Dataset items
<<<<

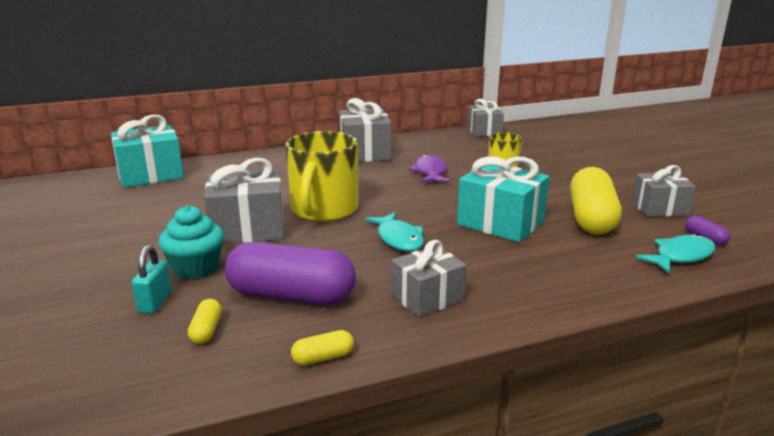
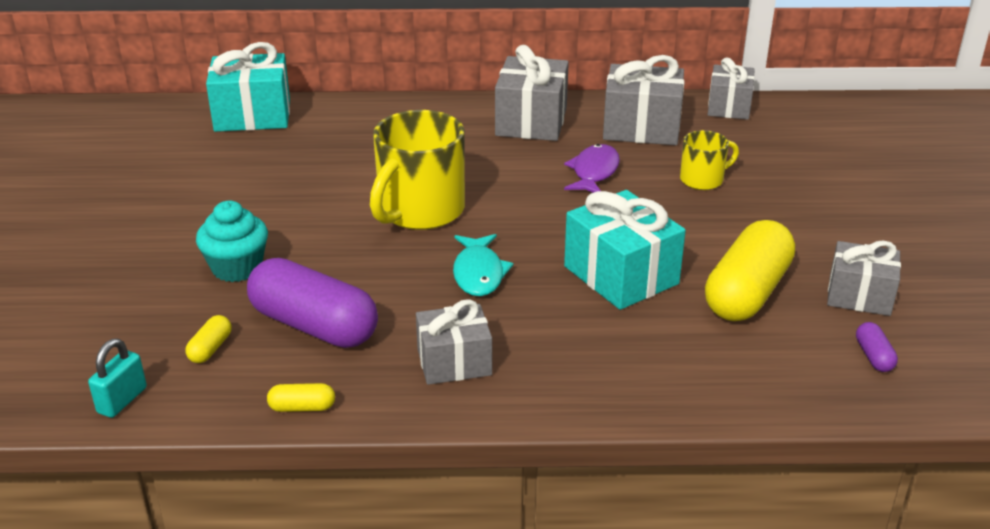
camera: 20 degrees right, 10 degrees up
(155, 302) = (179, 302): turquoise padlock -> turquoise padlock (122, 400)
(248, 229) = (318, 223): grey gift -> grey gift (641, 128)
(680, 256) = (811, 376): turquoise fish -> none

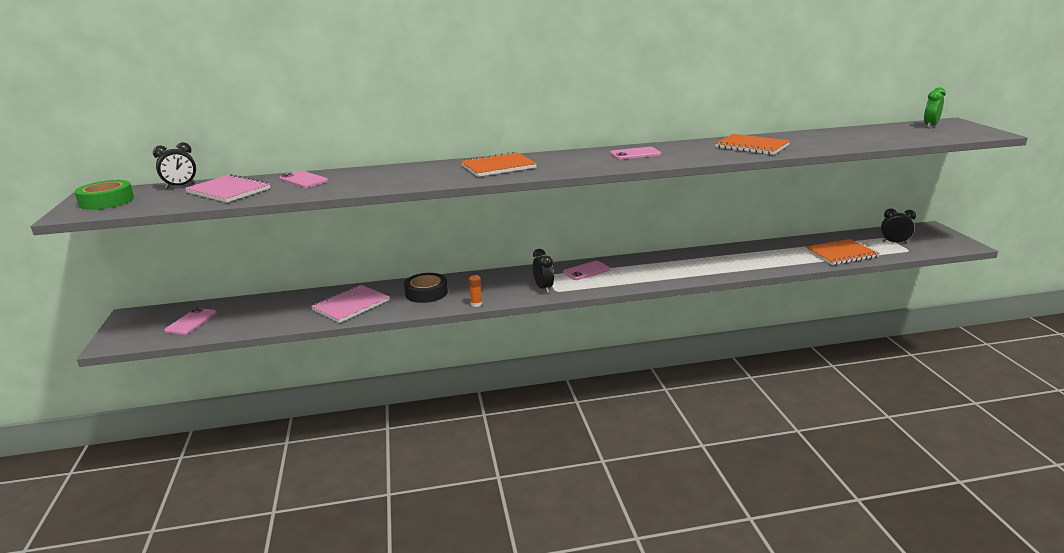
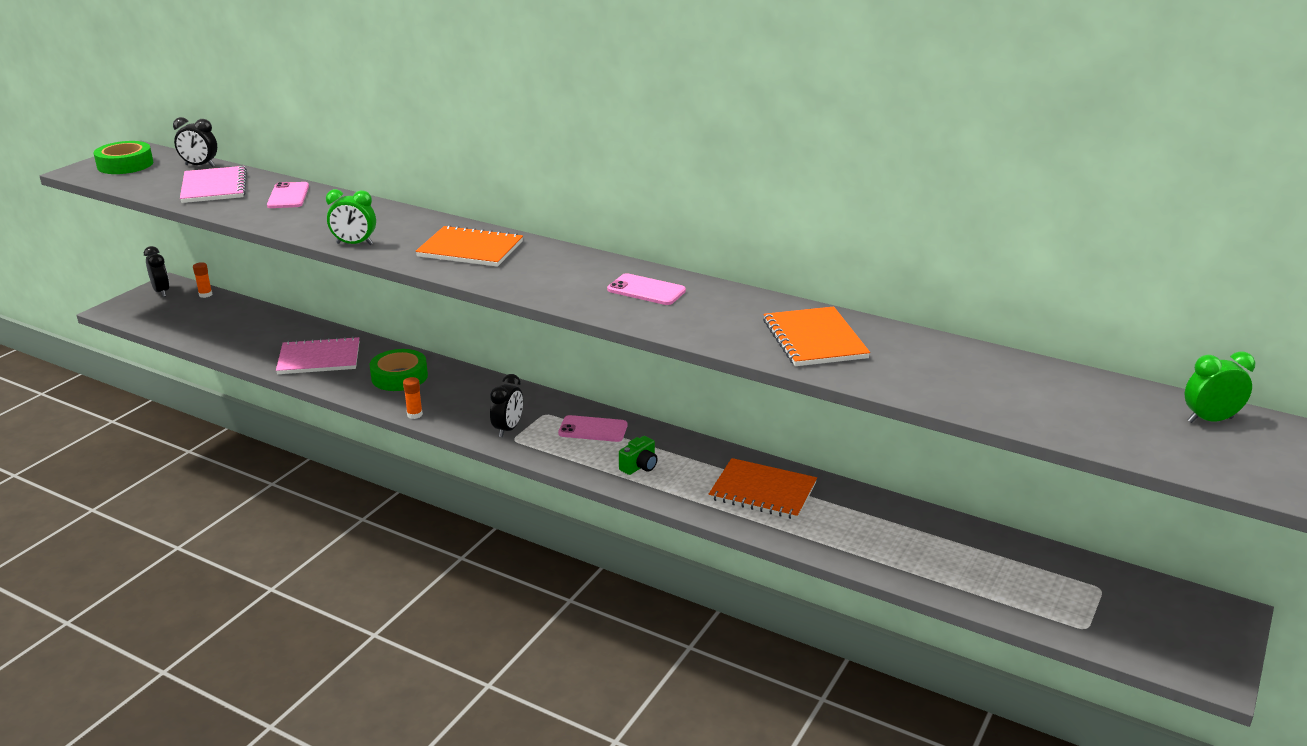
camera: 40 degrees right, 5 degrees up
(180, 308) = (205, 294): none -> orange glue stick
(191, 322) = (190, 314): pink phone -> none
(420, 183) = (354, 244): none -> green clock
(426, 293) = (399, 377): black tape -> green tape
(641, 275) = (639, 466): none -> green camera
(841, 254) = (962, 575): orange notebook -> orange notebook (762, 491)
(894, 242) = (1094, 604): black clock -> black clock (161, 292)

>>>>

Assignment
Whenever a line above contains "orange", copy that line.

Written solution
(180, 308) = (205, 294): none -> orange glue stick
(841, 254) = (962, 575): orange notebook -> orange notebook (762, 491)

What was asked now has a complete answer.